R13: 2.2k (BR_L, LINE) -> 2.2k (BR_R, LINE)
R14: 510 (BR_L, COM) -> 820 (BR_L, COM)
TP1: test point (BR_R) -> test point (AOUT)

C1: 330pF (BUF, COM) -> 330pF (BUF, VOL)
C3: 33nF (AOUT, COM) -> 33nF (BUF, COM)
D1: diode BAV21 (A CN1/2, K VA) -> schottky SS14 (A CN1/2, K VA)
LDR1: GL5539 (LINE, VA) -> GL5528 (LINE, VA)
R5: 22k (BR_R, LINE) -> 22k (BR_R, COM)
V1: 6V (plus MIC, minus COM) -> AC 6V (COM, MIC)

____________

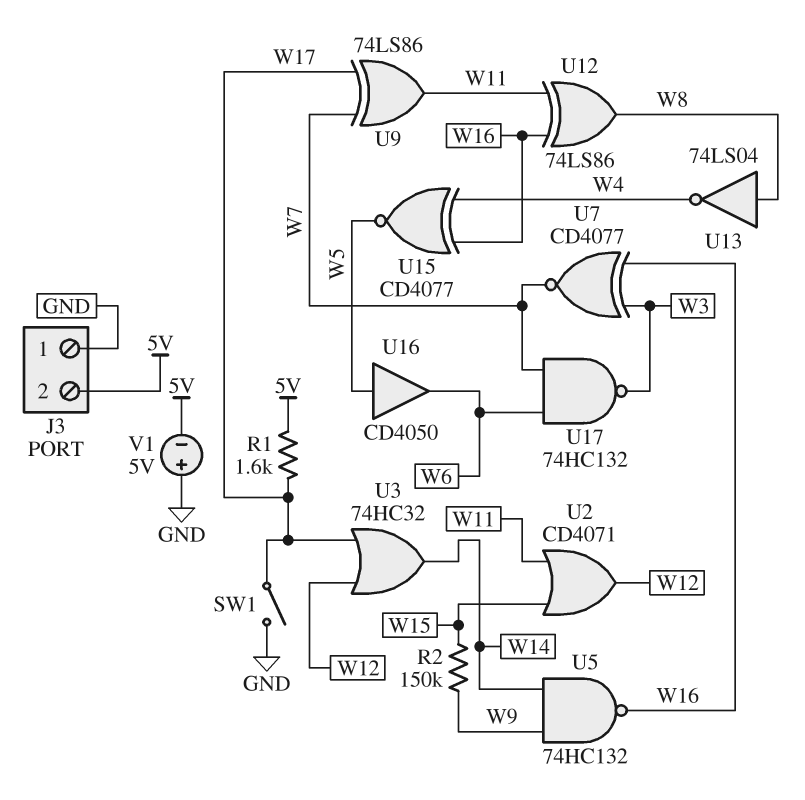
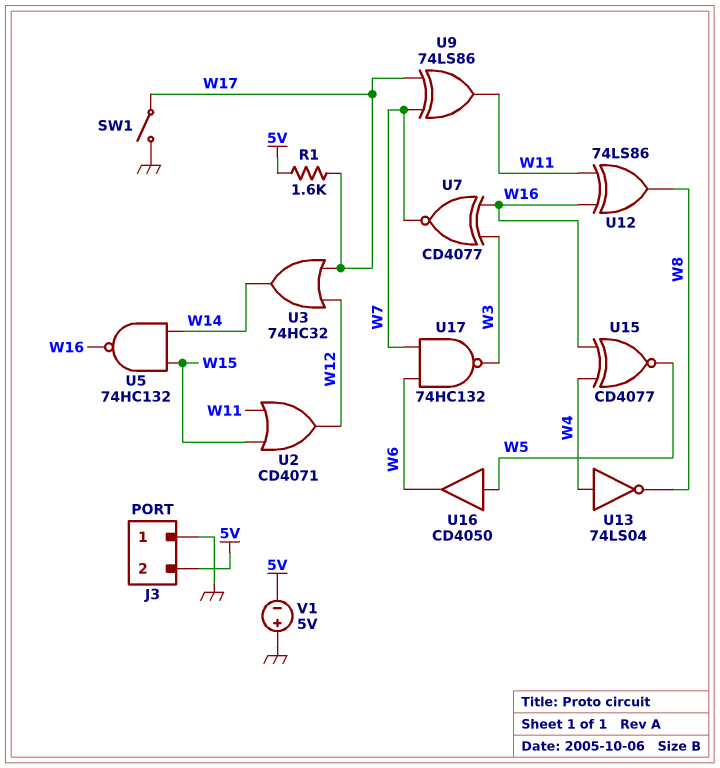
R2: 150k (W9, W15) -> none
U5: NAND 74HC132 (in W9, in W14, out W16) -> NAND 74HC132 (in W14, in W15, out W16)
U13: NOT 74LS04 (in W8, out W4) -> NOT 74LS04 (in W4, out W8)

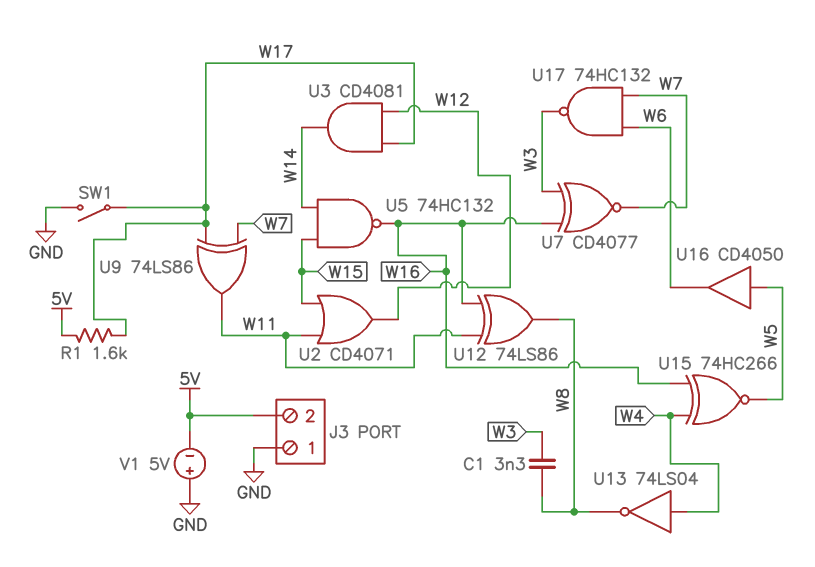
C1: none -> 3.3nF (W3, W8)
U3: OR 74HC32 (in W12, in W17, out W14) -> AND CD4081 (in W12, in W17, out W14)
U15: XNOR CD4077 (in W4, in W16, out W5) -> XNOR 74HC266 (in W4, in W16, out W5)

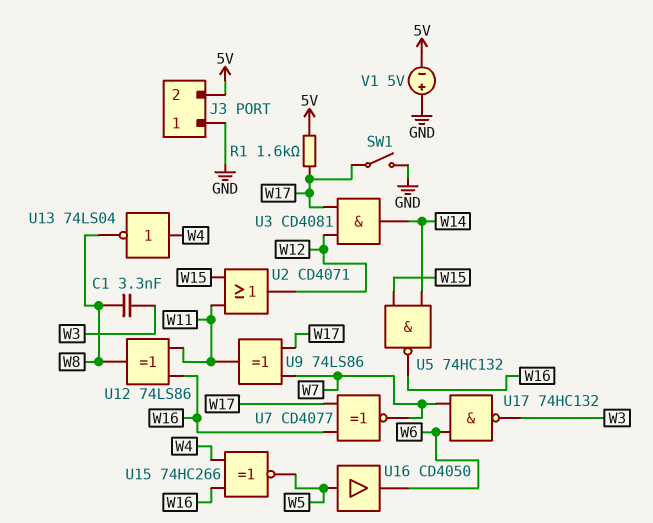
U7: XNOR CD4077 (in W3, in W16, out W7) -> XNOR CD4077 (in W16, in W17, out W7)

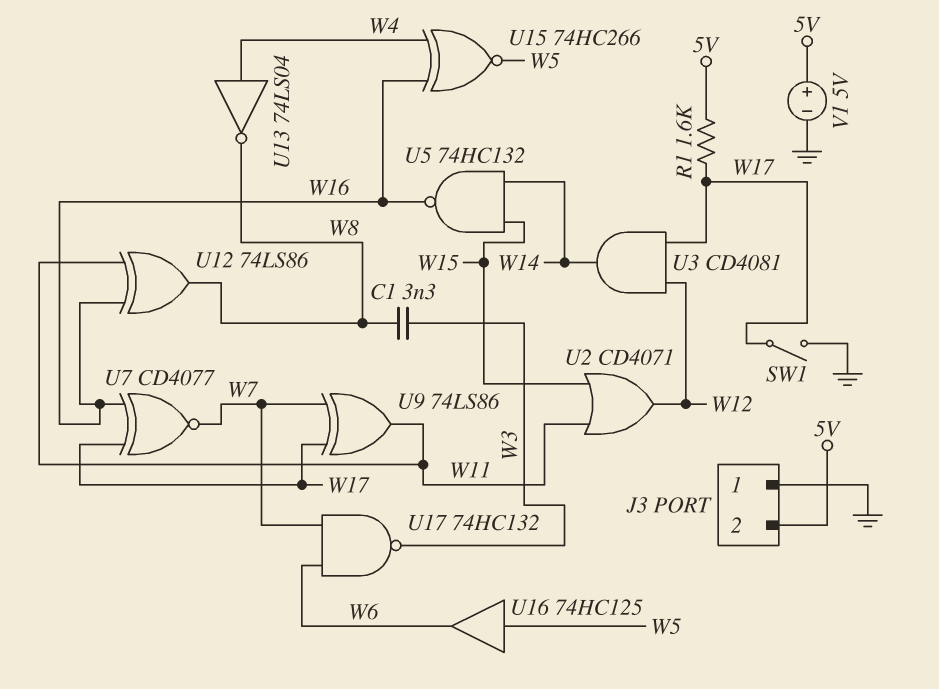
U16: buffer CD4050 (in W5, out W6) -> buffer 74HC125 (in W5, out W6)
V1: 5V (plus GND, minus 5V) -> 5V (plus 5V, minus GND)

____________

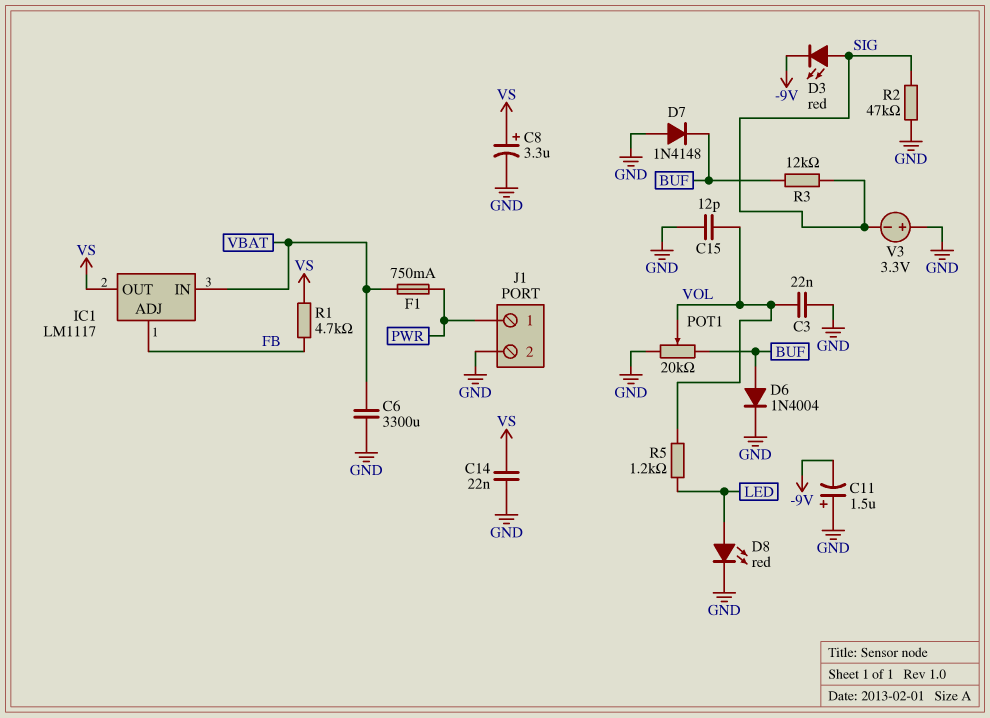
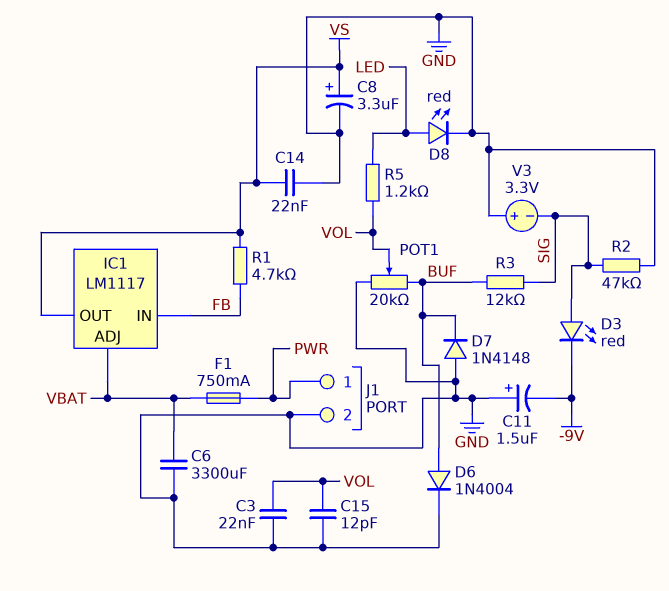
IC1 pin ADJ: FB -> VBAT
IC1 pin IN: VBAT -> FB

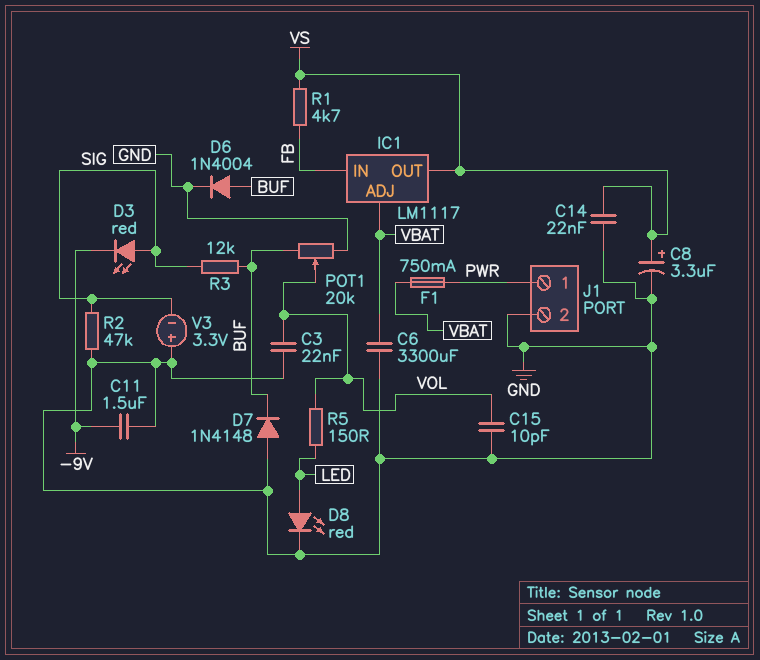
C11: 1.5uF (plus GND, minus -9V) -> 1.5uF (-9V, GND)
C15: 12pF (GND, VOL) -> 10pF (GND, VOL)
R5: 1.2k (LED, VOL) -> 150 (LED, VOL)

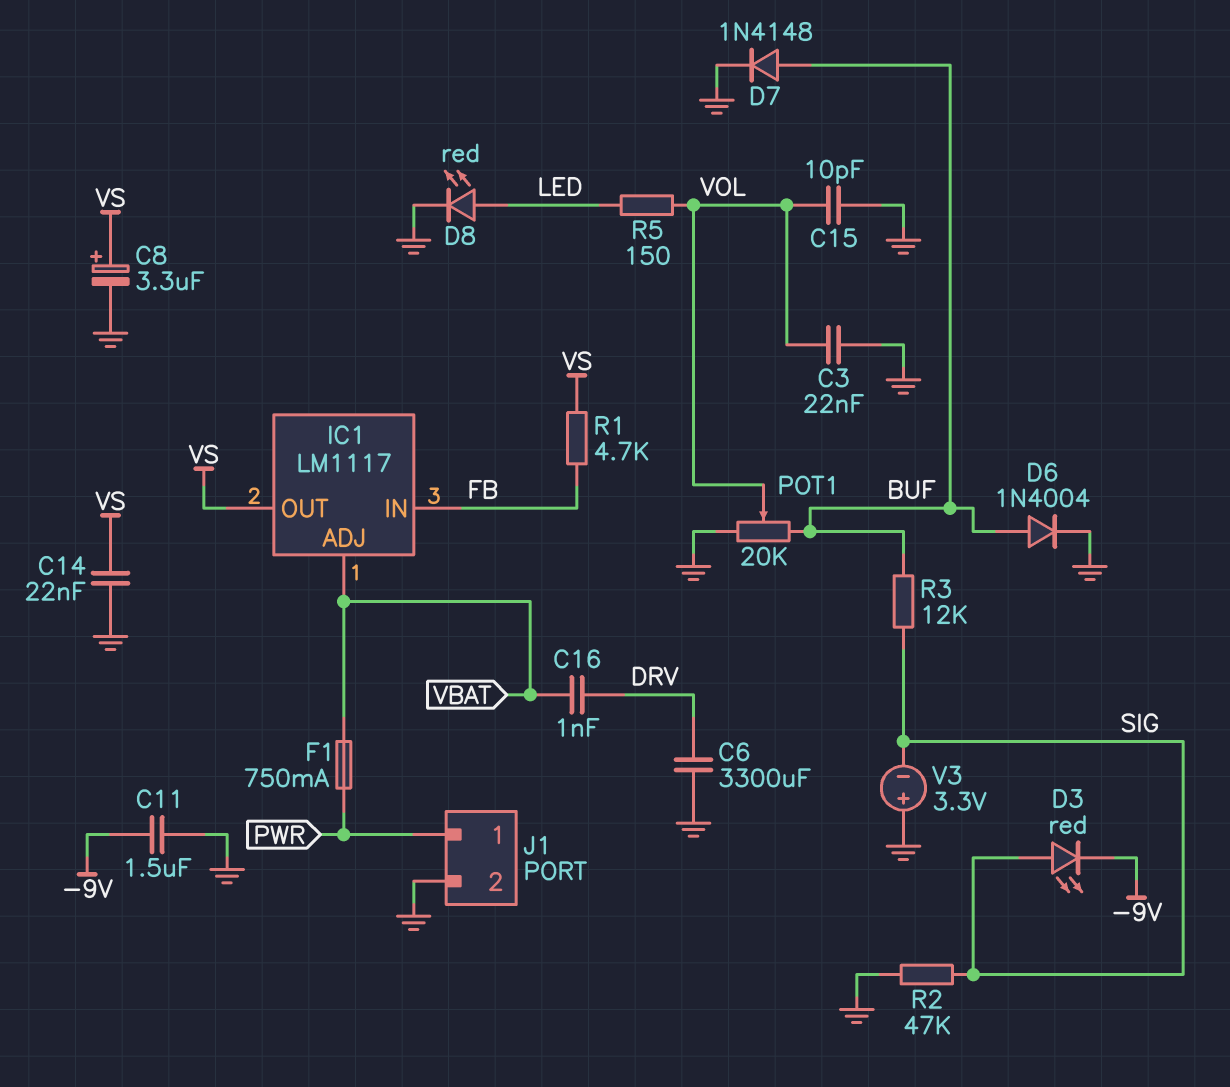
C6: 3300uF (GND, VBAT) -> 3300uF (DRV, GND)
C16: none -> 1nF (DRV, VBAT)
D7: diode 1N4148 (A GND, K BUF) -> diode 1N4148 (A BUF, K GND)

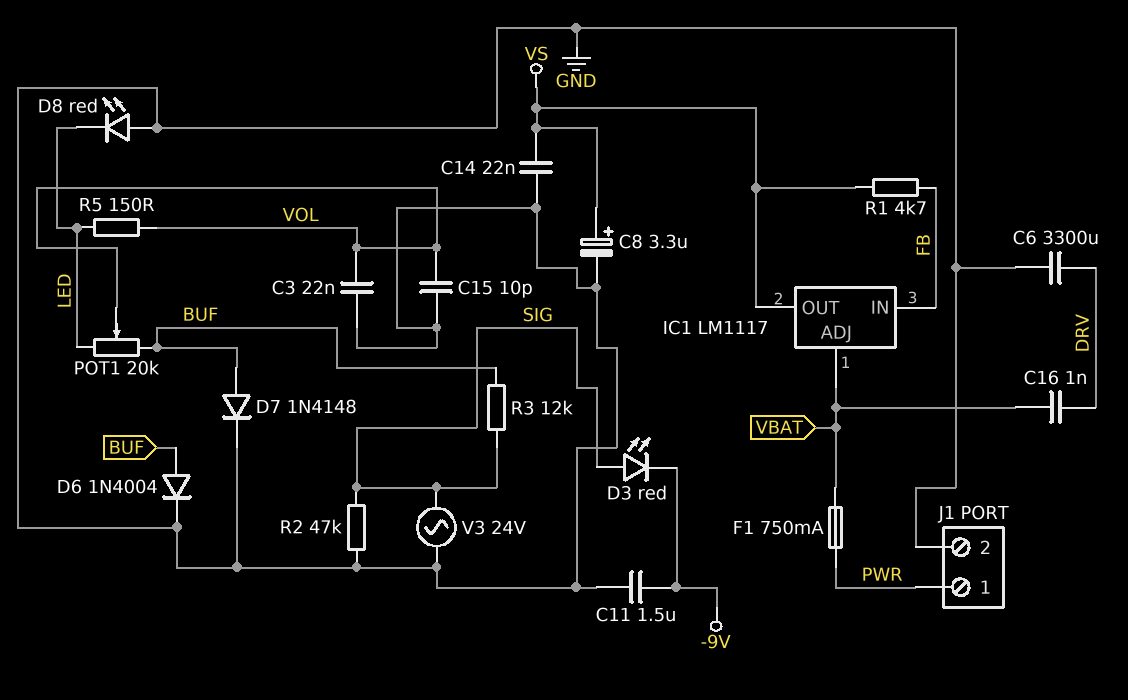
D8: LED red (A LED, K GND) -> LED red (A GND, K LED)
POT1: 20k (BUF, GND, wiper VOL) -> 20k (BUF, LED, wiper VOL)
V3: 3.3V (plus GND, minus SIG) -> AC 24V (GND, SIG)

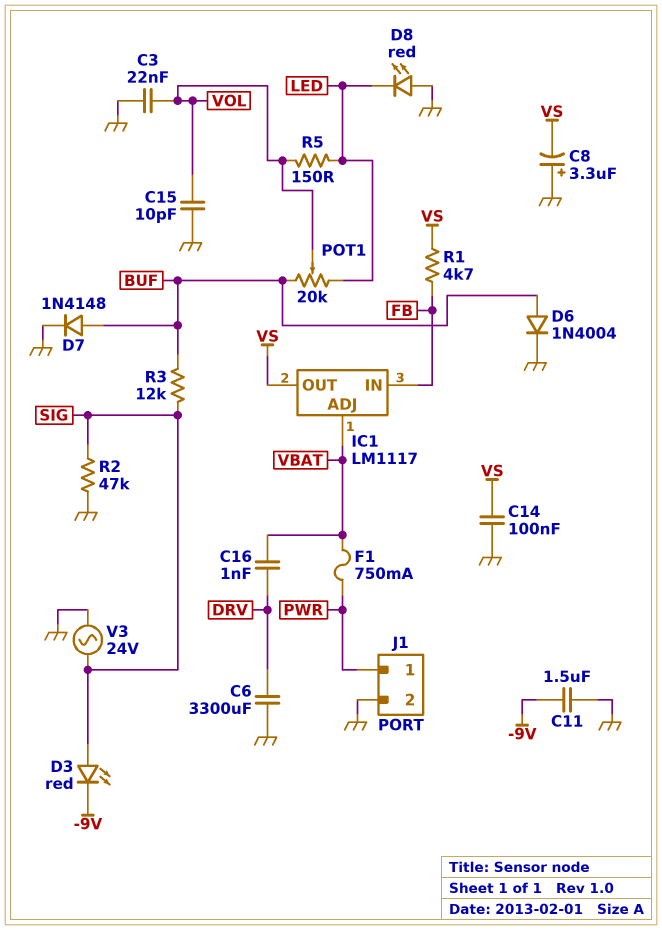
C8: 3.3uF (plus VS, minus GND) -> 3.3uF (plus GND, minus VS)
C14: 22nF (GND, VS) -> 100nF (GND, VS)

____________

### Activity
Could you set down, exactly as written, the lines above between the one holding "C1: 330pF (BUF, COM) -> 330pF (BUF, VOL)" and the one holding "V1: 6V (plus", inclusive, and nothing more?

### Result for this task
C1: 330pF (BUF, COM) -> 330pF (BUF, VOL)
C3: 33nF (AOUT, COM) -> 33nF (BUF, COM)
D1: diode BAV21 (A CN1/2, K VA) -> schottky SS14 (A CN1/2, K VA)
LDR1: GL5539 (LINE, VA) -> GL5528 (LINE, VA)
R5: 22k (BR_R, LINE) -> 22k (BR_R, COM)
V1: 6V (plus MIC, minus COM) -> AC 6V (COM, MIC)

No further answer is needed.